> **ACTION ITEM**: Return the lines below that contain "degrees".

> **DATASET EXCERPT**:
# # # # #
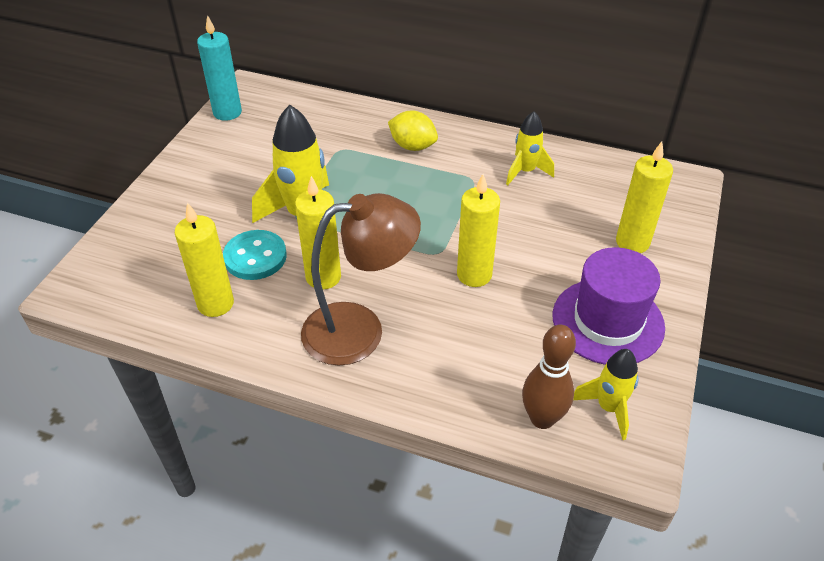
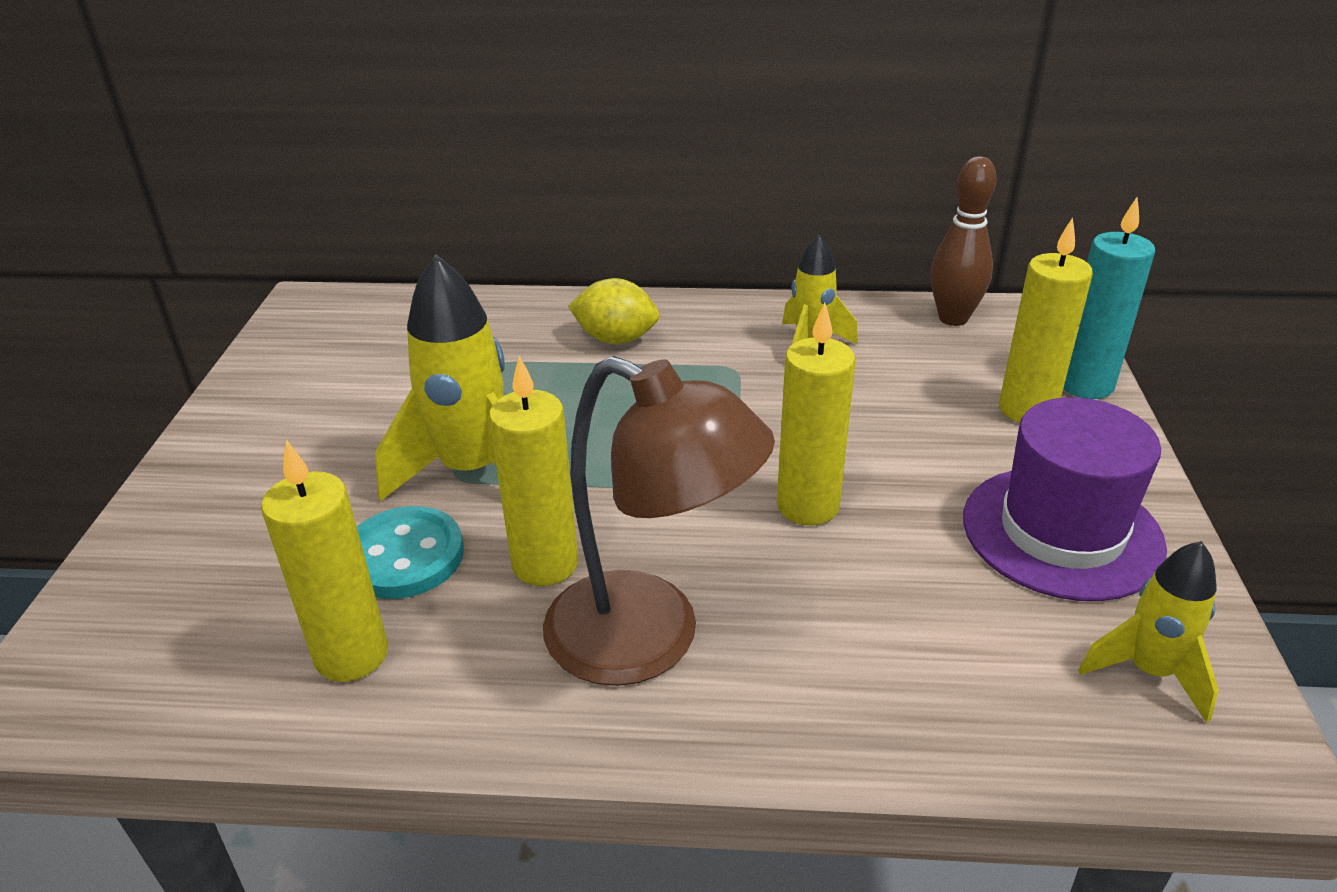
camera: 15 degrees left, 10 degrees down
(227, 112) = (280, 343): turquoise candle -> turquoise candle (1085, 385)
(360, 330) = (650, 640): brown lamp -> brown lamp turned 60 degrees clockwise
(542, 418) = (1051, 719): brown bowling pin -> brown bowling pin (953, 318)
# # # # #
> **TASK SOLUTION**:
camera: 15 degrees left, 10 degrees down
(360, 330) = (650, 640): brown lamp -> brown lamp turned 60 degrees clockwise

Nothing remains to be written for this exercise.